> [Task to complete]: Output all of the entries beneath, exactly as written.

<<<<

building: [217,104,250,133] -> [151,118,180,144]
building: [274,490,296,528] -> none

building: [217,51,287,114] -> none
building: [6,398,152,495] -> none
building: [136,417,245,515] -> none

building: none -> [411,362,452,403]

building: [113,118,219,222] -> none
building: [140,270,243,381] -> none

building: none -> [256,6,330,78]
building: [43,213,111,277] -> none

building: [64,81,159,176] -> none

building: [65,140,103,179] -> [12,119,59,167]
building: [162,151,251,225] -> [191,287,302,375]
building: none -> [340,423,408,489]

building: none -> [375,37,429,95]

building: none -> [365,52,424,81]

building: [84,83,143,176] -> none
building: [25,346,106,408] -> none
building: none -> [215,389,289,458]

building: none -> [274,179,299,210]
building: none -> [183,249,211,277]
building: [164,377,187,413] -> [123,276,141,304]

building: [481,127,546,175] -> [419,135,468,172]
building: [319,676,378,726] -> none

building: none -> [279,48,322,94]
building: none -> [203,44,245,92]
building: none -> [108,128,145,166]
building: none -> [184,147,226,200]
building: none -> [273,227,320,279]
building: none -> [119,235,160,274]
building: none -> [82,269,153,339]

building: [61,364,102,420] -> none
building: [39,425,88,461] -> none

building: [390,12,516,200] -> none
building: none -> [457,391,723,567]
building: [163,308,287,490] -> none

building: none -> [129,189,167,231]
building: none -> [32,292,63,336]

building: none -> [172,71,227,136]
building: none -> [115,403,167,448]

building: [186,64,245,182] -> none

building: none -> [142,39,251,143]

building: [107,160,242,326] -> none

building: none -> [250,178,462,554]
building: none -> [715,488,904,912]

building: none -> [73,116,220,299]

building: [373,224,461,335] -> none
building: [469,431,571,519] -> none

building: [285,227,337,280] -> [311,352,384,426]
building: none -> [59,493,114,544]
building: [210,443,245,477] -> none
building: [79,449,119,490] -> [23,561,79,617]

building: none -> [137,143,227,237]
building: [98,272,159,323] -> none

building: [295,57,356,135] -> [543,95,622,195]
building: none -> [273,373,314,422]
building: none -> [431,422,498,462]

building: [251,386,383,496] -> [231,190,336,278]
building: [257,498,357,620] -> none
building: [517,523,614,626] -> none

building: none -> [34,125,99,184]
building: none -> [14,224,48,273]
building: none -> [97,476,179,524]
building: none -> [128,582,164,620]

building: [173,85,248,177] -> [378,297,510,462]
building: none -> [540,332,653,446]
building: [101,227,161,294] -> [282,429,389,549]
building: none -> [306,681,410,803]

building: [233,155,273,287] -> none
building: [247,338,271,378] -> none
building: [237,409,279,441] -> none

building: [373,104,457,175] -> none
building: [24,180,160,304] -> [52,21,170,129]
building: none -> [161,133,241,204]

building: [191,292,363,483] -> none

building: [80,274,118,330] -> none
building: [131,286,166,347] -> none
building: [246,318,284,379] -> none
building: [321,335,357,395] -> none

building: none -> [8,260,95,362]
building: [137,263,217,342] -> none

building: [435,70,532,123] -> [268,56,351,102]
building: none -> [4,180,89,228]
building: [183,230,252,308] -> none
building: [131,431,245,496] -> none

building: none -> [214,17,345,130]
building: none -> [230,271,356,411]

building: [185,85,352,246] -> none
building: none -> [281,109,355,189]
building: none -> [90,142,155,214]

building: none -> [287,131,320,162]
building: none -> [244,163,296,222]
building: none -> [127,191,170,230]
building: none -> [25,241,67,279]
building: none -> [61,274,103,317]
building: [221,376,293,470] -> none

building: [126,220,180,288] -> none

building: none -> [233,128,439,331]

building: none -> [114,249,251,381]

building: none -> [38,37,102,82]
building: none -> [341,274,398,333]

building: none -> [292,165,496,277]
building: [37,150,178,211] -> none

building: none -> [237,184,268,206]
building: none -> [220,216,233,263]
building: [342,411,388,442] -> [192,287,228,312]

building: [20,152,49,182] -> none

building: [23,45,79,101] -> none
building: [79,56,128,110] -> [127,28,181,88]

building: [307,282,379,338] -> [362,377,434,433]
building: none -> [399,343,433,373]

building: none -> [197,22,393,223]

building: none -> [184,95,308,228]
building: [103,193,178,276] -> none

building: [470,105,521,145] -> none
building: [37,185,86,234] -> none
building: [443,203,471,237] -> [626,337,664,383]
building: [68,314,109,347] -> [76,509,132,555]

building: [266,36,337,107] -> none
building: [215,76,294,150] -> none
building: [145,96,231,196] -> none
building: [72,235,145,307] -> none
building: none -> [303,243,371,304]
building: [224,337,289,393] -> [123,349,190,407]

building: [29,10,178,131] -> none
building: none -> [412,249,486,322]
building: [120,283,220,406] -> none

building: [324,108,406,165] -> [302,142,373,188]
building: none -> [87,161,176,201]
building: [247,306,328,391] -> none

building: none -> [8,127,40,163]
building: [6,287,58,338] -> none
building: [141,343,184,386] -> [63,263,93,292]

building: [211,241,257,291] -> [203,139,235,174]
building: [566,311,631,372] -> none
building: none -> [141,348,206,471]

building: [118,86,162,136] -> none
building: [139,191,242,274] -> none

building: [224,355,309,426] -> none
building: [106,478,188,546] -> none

>>>>

> [Task answer]:
building: [217,104,250,133] -> [151,118,180,144]
building: [274,490,296,528] -> none

building: [217,51,287,114] -> none
building: [6,398,152,495] -> none
building: [136,417,245,515] -> none

building: none -> [411,362,452,403]

building: [113,118,219,222] -> none
building: [140,270,243,381] -> none

building: none -> [256,6,330,78]
building: [43,213,111,277] -> none

building: [64,81,159,176] -> none

building: [65,140,103,179] -> [12,119,59,167]
building: [162,151,251,225] -> [191,287,302,375]
building: none -> [340,423,408,489]

building: none -> [375,37,429,95]

building: none -> [365,52,424,81]

building: [84,83,143,176] -> none
building: [25,346,106,408] -> none
building: none -> [215,389,289,458]

building: none -> [274,179,299,210]
building: none -> [183,249,211,277]
building: [164,377,187,413] -> [123,276,141,304]

building: [481,127,546,175] -> [419,135,468,172]
building: [319,676,378,726] -> none

building: none -> [279,48,322,94]
building: none -> [203,44,245,92]
building: none -> [108,128,145,166]
building: none -> [184,147,226,200]
building: none -> [273,227,320,279]
building: none -> [119,235,160,274]
building: none -> [82,269,153,339]

building: [61,364,102,420] -> none
building: [39,425,88,461] -> none

building: [390,12,516,200] -> none
building: none -> [457,391,723,567]
building: [163,308,287,490] -> none

building: none -> [129,189,167,231]
building: none -> [32,292,63,336]

building: none -> [172,71,227,136]
building: none -> [115,403,167,448]

building: [186,64,245,182] -> none

building: none -> [142,39,251,143]

building: [107,160,242,326] -> none

building: none -> [250,178,462,554]
building: none -> [715,488,904,912]

building: none -> [73,116,220,299]

building: [373,224,461,335] -> none
building: [469,431,571,519] -> none

building: [285,227,337,280] -> [311,352,384,426]
building: none -> [59,493,114,544]
building: [210,443,245,477] -> none
building: [79,449,119,490] -> [23,561,79,617]

building: none -> [137,143,227,237]
building: [98,272,159,323] -> none

building: [295,57,356,135] -> [543,95,622,195]
building: none -> [273,373,314,422]
building: none -> [431,422,498,462]

building: [251,386,383,496] -> [231,190,336,278]
building: [257,498,357,620] -> none
building: [517,523,614,626] -> none

building: none -> [34,125,99,184]
building: none -> [14,224,48,273]
building: none -> [97,476,179,524]
building: none -> [128,582,164,620]

building: [173,85,248,177] -> [378,297,510,462]
building: none -> [540,332,653,446]
building: [101,227,161,294] -> [282,429,389,549]
building: none -> [306,681,410,803]

building: [233,155,273,287] -> none
building: [247,338,271,378] -> none
building: [237,409,279,441] -> none

building: [373,104,457,175] -> none
building: [24,180,160,304] -> [52,21,170,129]
building: none -> [161,133,241,204]

building: [191,292,363,483] -> none

building: [80,274,118,330] -> none
building: [131,286,166,347] -> none
building: [246,318,284,379] -> none
building: [321,335,357,395] -> none

building: none -> [8,260,95,362]
building: [137,263,217,342] -> none

building: [435,70,532,123] -> [268,56,351,102]
building: none -> [4,180,89,228]
building: [183,230,252,308] -> none
building: [131,431,245,496] -> none

building: none -> [214,17,345,130]
building: none -> [230,271,356,411]

building: [185,85,352,246] -> none
building: none -> [281,109,355,189]
building: none -> [90,142,155,214]

building: none -> [287,131,320,162]
building: none -> [244,163,296,222]
building: none -> [127,191,170,230]
building: none -> [25,241,67,279]
building: none -> [61,274,103,317]
building: [221,376,293,470] -> none

building: [126,220,180,288] -> none

building: none -> [233,128,439,331]

building: none -> [114,249,251,381]

building: none -> [38,37,102,82]
building: none -> [341,274,398,333]

building: none -> [292,165,496,277]
building: [37,150,178,211] -> none

building: none -> [237,184,268,206]
building: none -> [220,216,233,263]
building: [342,411,388,442] -> [192,287,228,312]

building: [20,152,49,182] -> none

building: [23,45,79,101] -> none
building: [79,56,128,110] -> [127,28,181,88]

building: [307,282,379,338] -> [362,377,434,433]
building: none -> [399,343,433,373]

building: none -> [197,22,393,223]

building: none -> [184,95,308,228]
building: [103,193,178,276] -> none

building: [470,105,521,145] -> none
building: [37,185,86,234] -> none
building: [443,203,471,237] -> [626,337,664,383]
building: [68,314,109,347] -> [76,509,132,555]

building: [266,36,337,107] -> none
building: [215,76,294,150] -> none
building: [145,96,231,196] -> none
building: [72,235,145,307] -> none
building: none -> [303,243,371,304]
building: [224,337,289,393] -> [123,349,190,407]

building: [29,10,178,131] -> none
building: none -> [412,249,486,322]
building: [120,283,220,406] -> none

building: [324,108,406,165] -> [302,142,373,188]
building: none -> [87,161,176,201]
building: [247,306,328,391] -> none

building: none -> [8,127,40,163]
building: [6,287,58,338] -> none
building: [141,343,184,386] -> [63,263,93,292]

building: [211,241,257,291] -> [203,139,235,174]
building: [566,311,631,372] -> none
building: none -> [141,348,206,471]

building: [118,86,162,136] -> none
building: [139,191,242,274] -> none

building: [224,355,309,426] -> none
building: [106,478,188,546] -> none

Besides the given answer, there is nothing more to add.